* **THE REQUEST**:
Repeat the rows below, starting at the row that contains "remeasured (681, 794)" and running through the last row, with "teacup" renamed to "mug" and everything else unchanged.

* **SUPPLIED ENTRIES**:

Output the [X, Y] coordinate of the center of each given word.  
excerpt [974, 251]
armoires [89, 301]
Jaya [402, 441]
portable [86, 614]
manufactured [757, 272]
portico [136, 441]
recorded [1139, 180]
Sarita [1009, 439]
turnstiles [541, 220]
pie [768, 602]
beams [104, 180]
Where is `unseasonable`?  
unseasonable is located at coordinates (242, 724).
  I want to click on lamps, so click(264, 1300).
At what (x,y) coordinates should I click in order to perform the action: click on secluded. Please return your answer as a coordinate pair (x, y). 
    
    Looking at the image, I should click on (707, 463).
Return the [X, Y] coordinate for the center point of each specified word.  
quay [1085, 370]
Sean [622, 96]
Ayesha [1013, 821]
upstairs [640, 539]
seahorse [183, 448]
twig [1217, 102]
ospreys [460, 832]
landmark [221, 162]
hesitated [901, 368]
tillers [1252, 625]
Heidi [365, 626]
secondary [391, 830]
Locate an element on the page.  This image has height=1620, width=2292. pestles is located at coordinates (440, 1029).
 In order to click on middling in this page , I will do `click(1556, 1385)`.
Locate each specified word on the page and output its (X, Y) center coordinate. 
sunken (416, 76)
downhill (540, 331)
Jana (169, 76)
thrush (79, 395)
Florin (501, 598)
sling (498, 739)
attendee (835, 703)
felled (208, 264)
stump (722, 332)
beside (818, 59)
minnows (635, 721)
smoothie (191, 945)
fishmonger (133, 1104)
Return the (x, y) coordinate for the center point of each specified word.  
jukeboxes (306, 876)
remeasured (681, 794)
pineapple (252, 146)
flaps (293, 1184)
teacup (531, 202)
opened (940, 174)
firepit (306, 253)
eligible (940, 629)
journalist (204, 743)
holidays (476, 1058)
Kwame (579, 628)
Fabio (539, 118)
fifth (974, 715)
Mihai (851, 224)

* **SOLUTION TO THIS EXERCISE**:
remeasured (681, 794)
pineapple (252, 146)
flaps (293, 1184)
mug (531, 202)
opened (940, 174)
firepit (306, 253)
eligible (940, 629)
journalist (204, 743)
holidays (476, 1058)
Kwame (579, 628)
Fabio (539, 118)
fifth (974, 715)
Mihai (851, 224)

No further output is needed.